__TASK INSTRUCTIONS__. Identify and pull out each line of the entries in which "NAND" occurs.
* * *
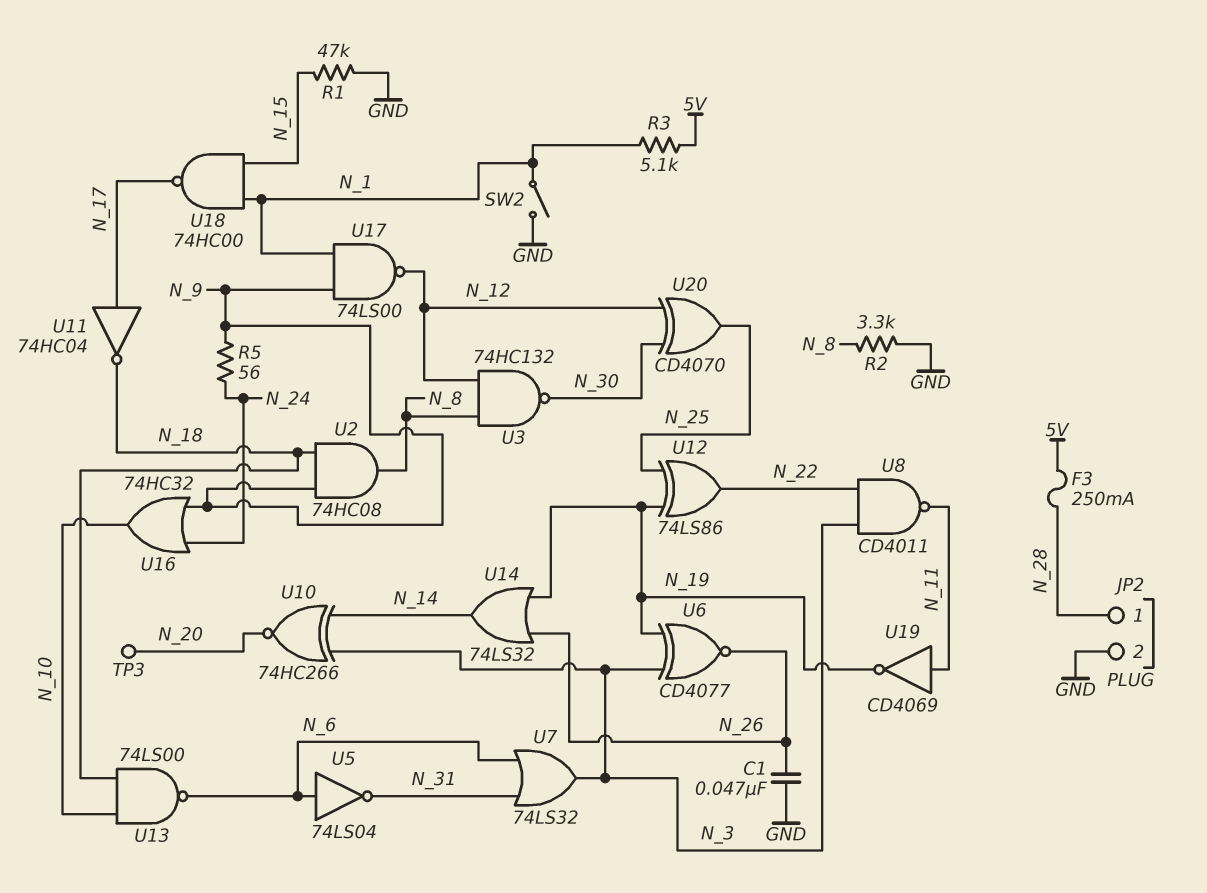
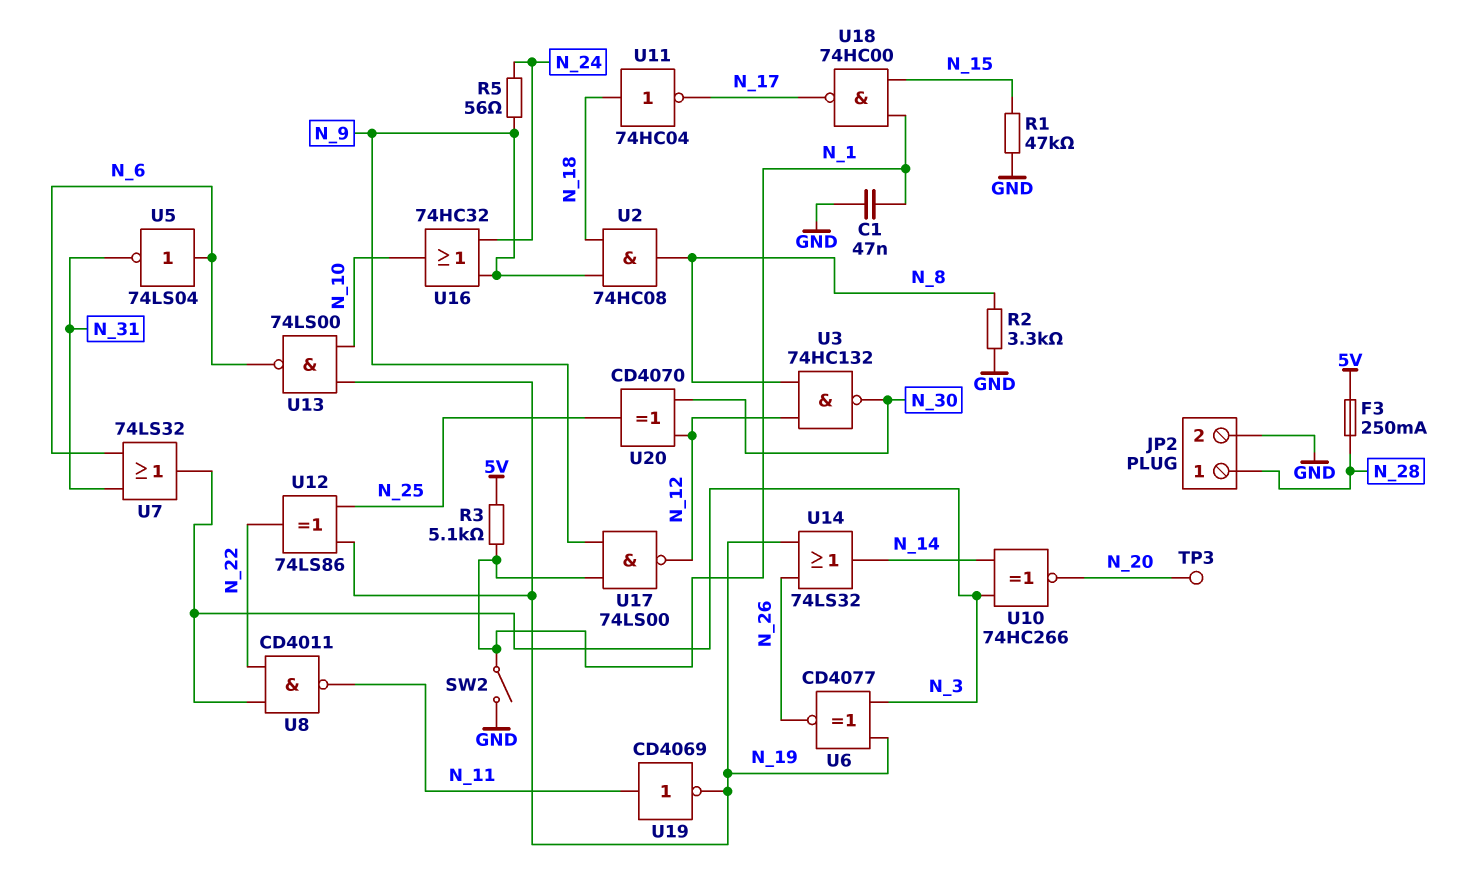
C1: 47nF (GND, N_26) -> 47nF (GND, N_1)
U11: NOT 74HC04 (in N_17, out N_18) -> NOT 74HC04 (in N_18, out N_17)
U13: NAND 74LS00 (in N_10, in N_18, out N_6) -> NAND 74LS00 (in N_10, in N_19, out N_6)

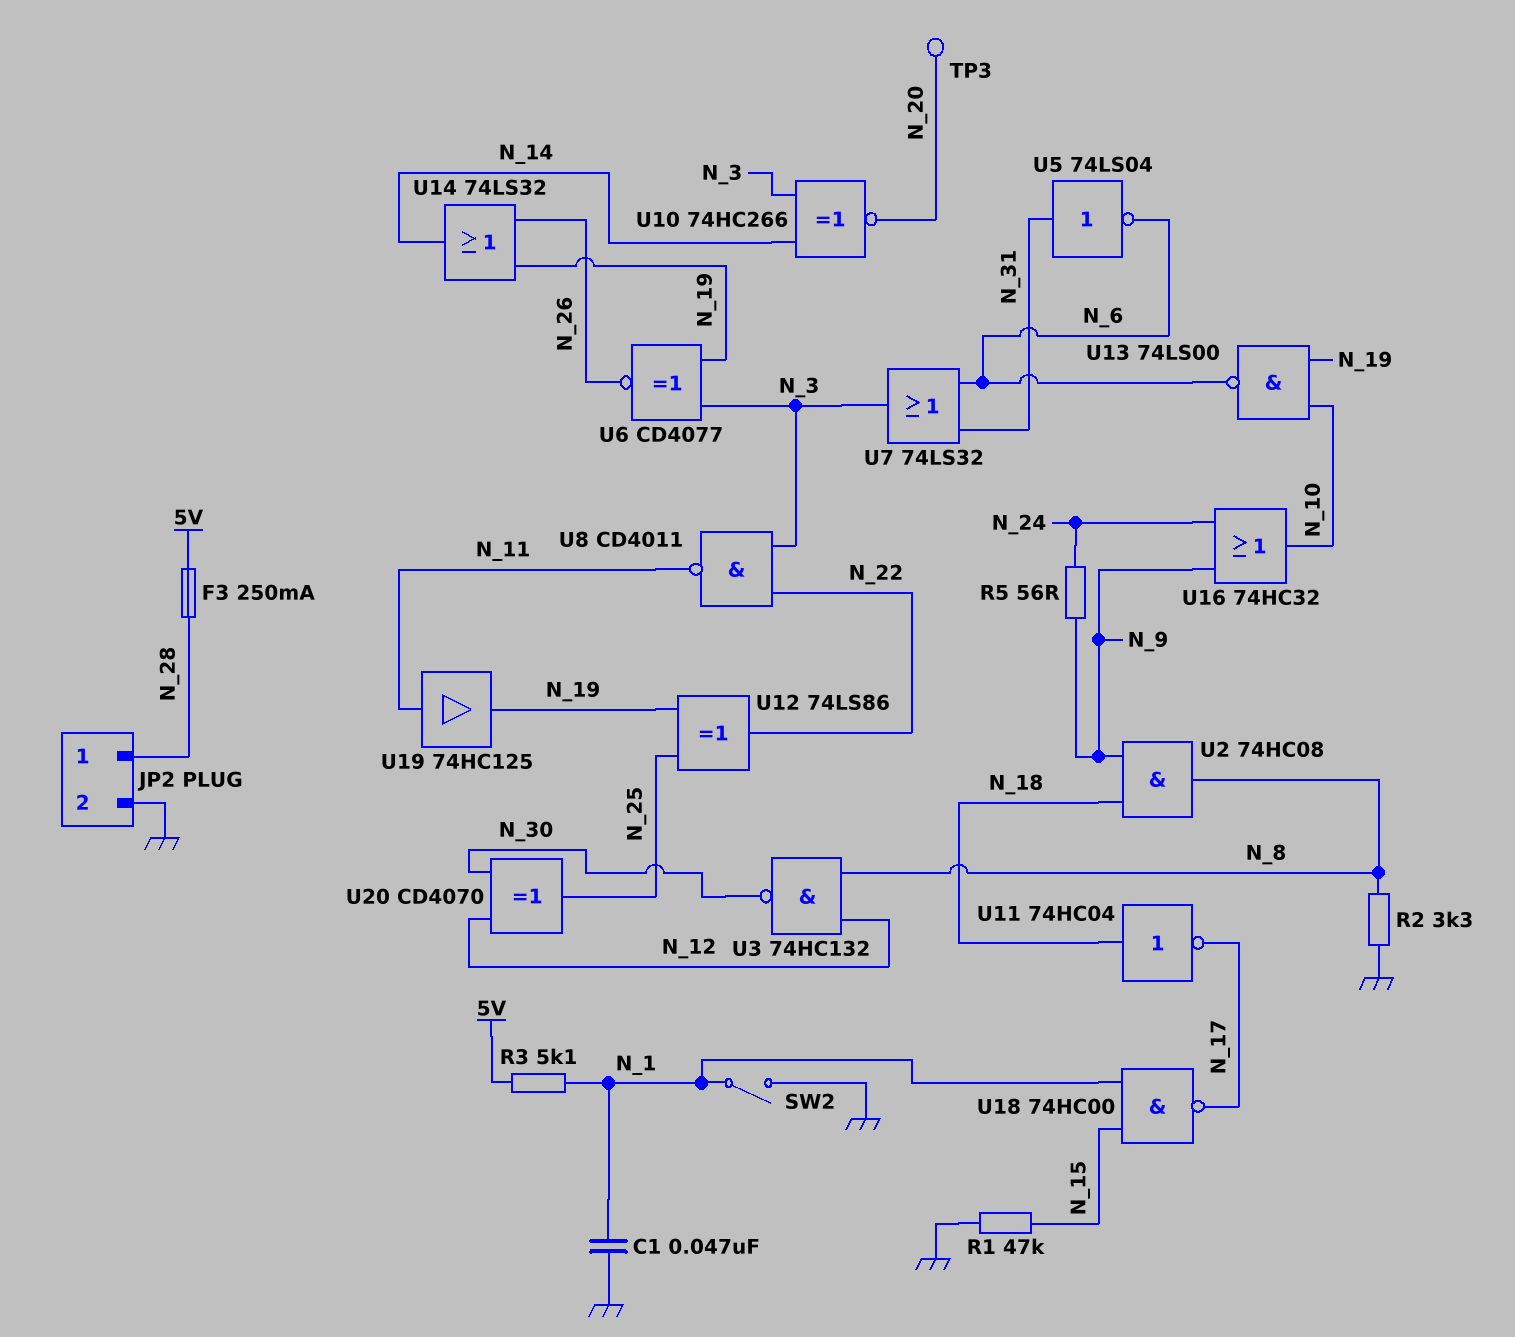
U5: NOT 74LS04 (in N_6, out N_31) -> NOT 74LS04 (in N_31, out N_6)
U17: NAND 74LS00 (in N_1, in N_9, out N_12) -> none
U19: NOT CD4069 (in N_11, out N_19) -> buffer 74HC125 (in N_11, out N_19)

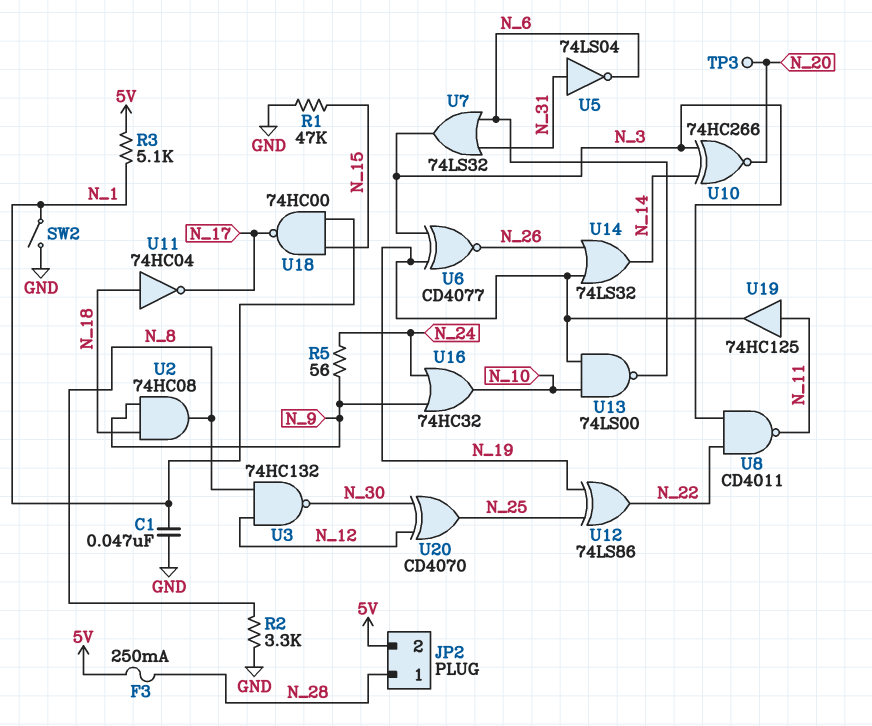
JP2 pin 2: GND -> 5V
* * *
__EXERCISE OUTPUT__.
U13: NAND 74LS00 (in N_10, in N_18, out N_6) -> NAND 74LS00 (in N_10, in N_19, out N_6)
U17: NAND 74LS00 (in N_1, in N_9, out N_12) -> none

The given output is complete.